Nothing but the text of the listing, repeated exactly, belongs in the answer; leave the images out.

────────────────────────────────────────

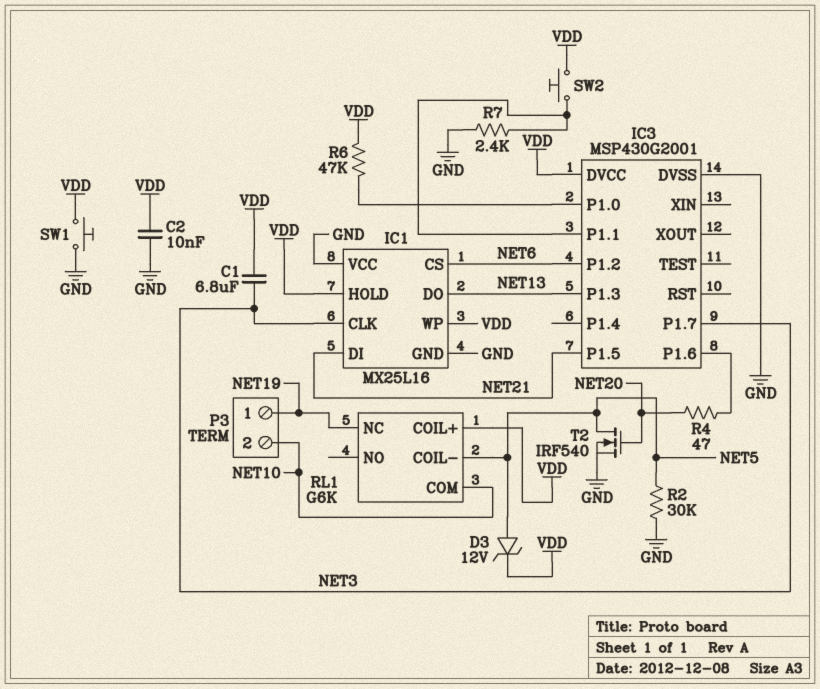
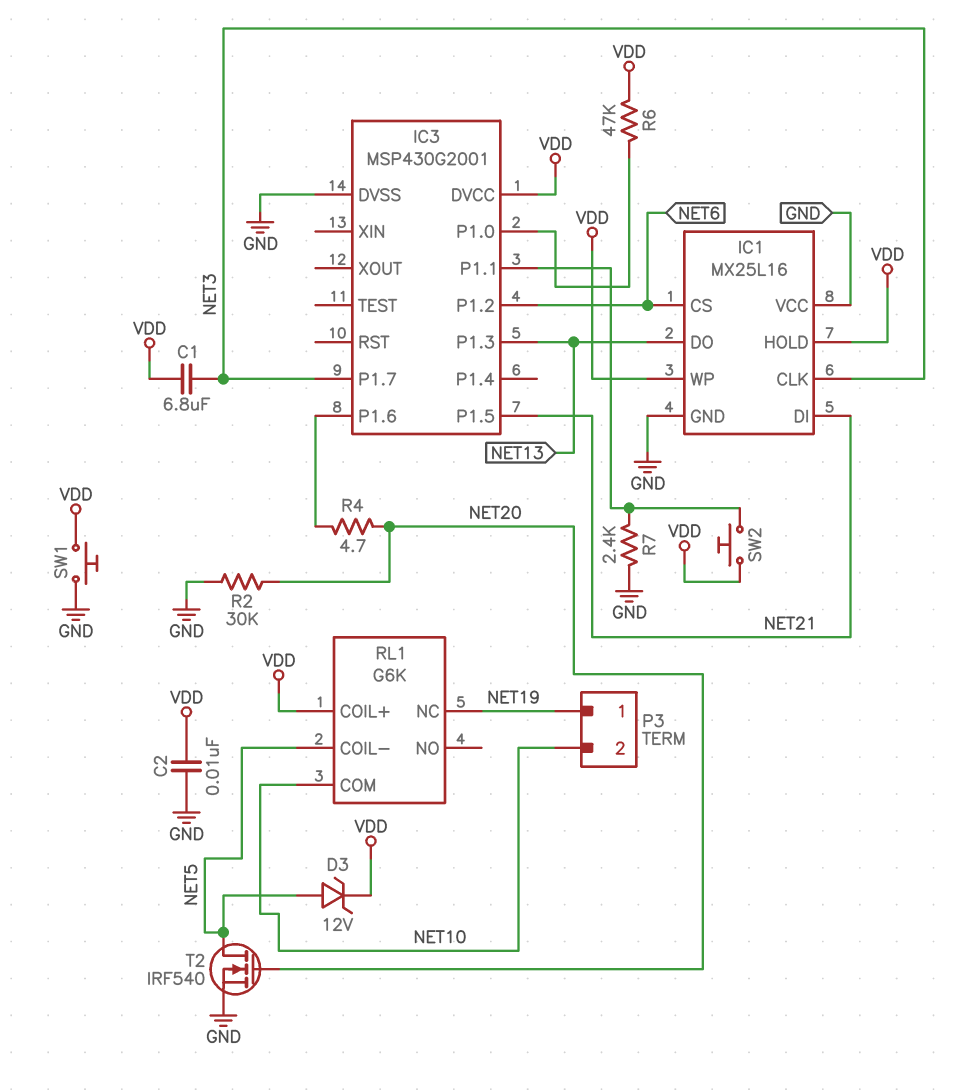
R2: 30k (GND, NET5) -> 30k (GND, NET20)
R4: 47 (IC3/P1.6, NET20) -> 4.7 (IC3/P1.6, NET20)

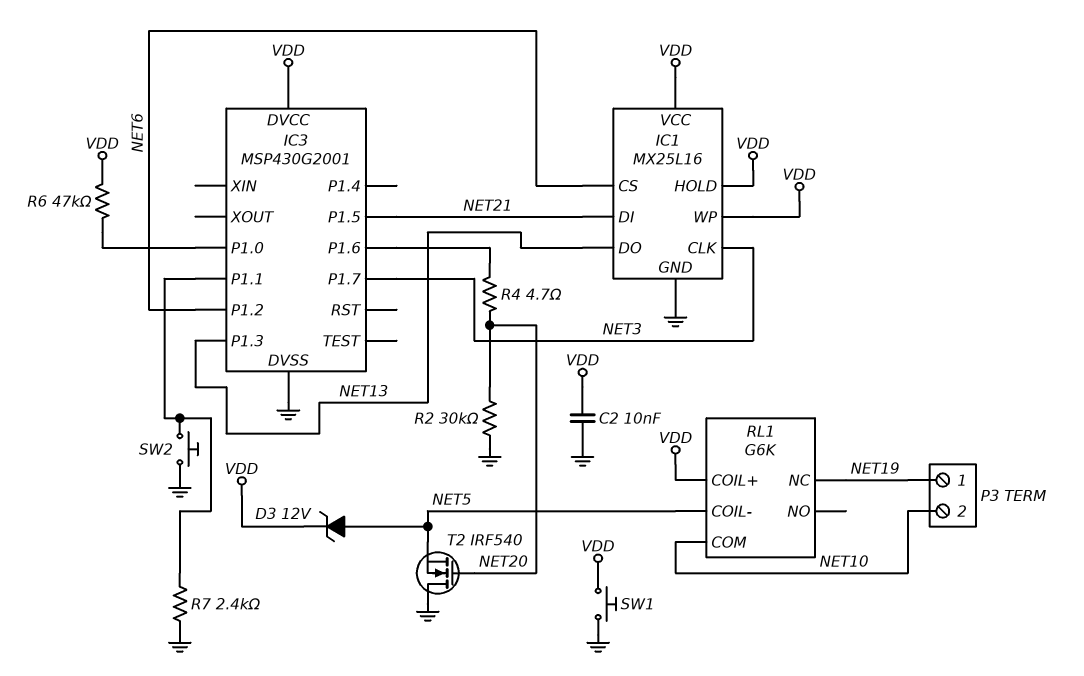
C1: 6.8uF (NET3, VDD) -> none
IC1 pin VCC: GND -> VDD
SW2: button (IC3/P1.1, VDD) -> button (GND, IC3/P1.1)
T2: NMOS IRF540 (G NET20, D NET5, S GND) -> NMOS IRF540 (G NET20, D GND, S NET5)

────────────────────────────────────────

▸ **SOLUTION TO THE EXERCISE**:
R2: 30k (GND, NET5) -> 30k (GND, NET20)
R4: 47 (IC3/P1.6, NET20) -> 4.7 (IC3/P1.6, NET20)

C1: 6.8uF (NET3, VDD) -> none
IC1 pin VCC: GND -> VDD
SW2: button (IC3/P1.1, VDD) -> button (GND, IC3/P1.1)
T2: NMOS IRF540 (G NET20, D NET5, S GND) -> NMOS IRF540 (G NET20, D GND, S NET5)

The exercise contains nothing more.